(THE INPUT):
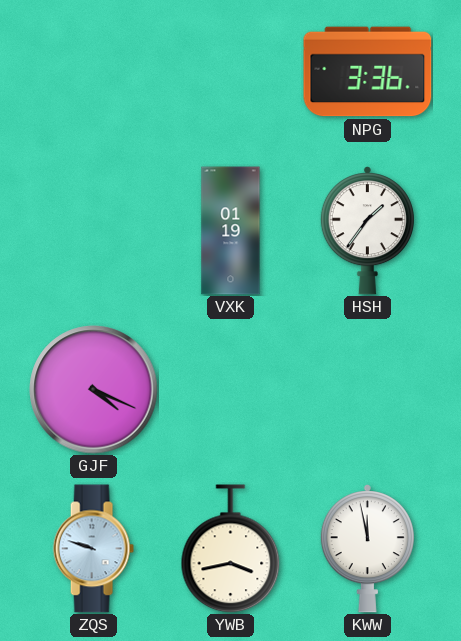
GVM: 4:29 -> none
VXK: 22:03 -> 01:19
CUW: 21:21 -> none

--

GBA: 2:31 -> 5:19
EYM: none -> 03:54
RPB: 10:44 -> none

(WHAT YOU ARE ASKED TO DO):
List every row above that contains the string "none", treating uppercase and lowercase as different.

(COMPLETE RESPONSE):
GVM: 4:29 -> none
CUW: 21:21 -> none
EYM: none -> 03:54
RPB: 10:44 -> none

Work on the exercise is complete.